Reproduce exactly the lines from the one containing "gray triangle: (51, 58)" through the end of the listing, minus the pictures.

########

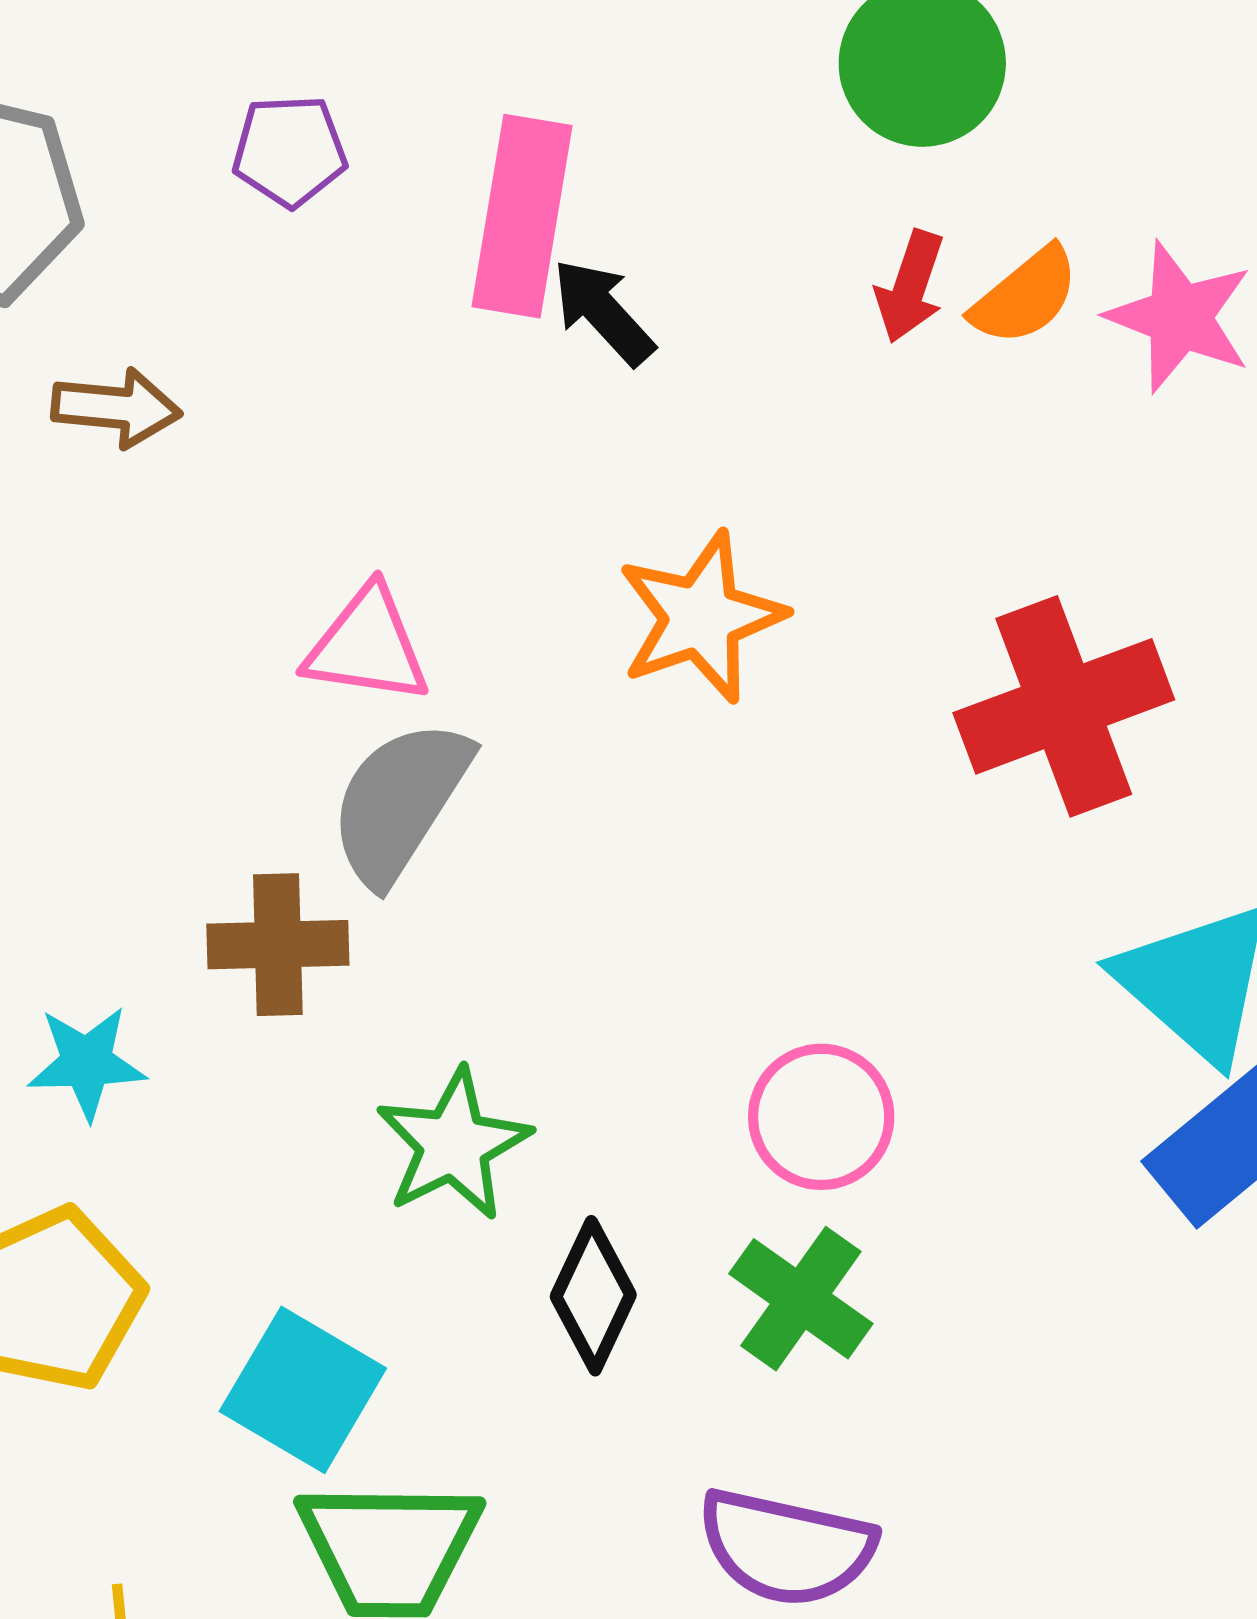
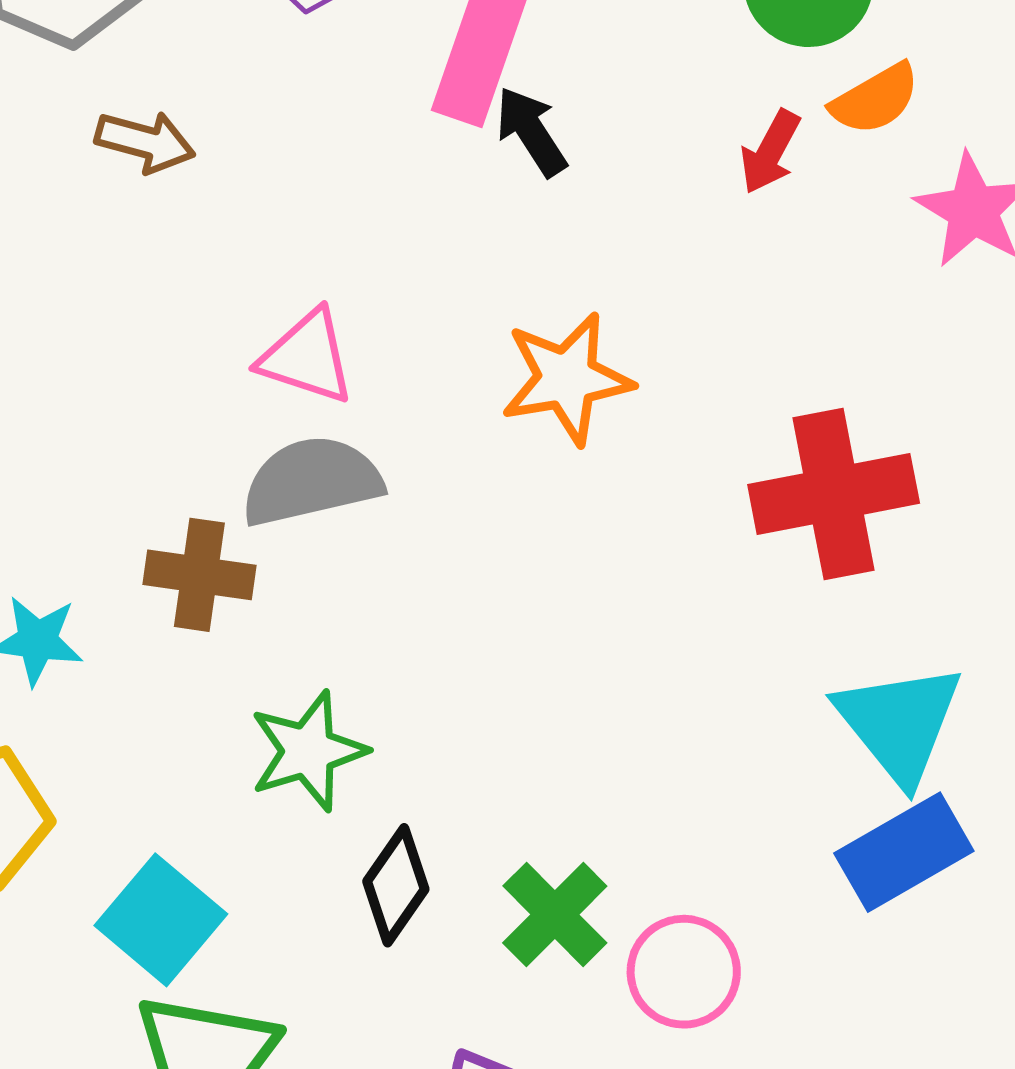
orange semicircle: (1025, 296) -> (875, 99), moved
gray semicircle: (400, 802) -> (312, 481), turned 35
pink circle: (821, 1117) -> (684, 972), moved

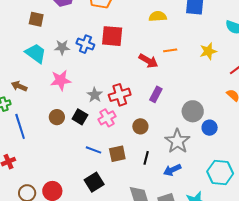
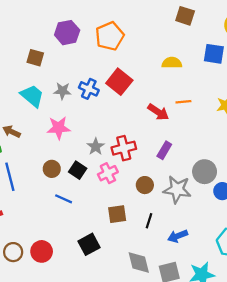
red square: (112, 36) -> (119, 82), turned 30
gray star: (177, 141) -> (177, 189), moved, turned -30
blue line: (94, 150) -> (64, 199), moved

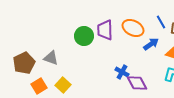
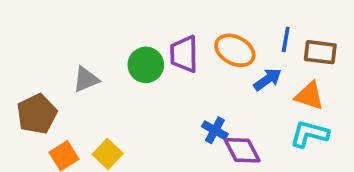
blue line: (161, 22) -> (286, 39), turned 40
gray triangle: (51, 58) -> (86, 79), moved, turned -42

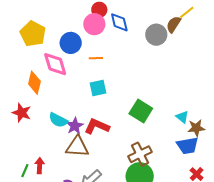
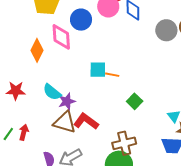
orange line: (96, 58) -> (112, 75), moved
green square: (141, 111) -> (135, 101), size x0.7
red star: (22, 113) -> (16, 91), moved, turned -30
red L-shape: (97, 126) -> (86, 121), moved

########

**Written answer:**
gray triangle: (51, 58) -> (86, 79), moved, turned -42

orange line: (96, 58) -> (112, 75), moved
green square: (141, 111) -> (135, 101), size x0.7
red star: (22, 113) -> (16, 91), moved, turned -30
red L-shape: (97, 126) -> (86, 121), moved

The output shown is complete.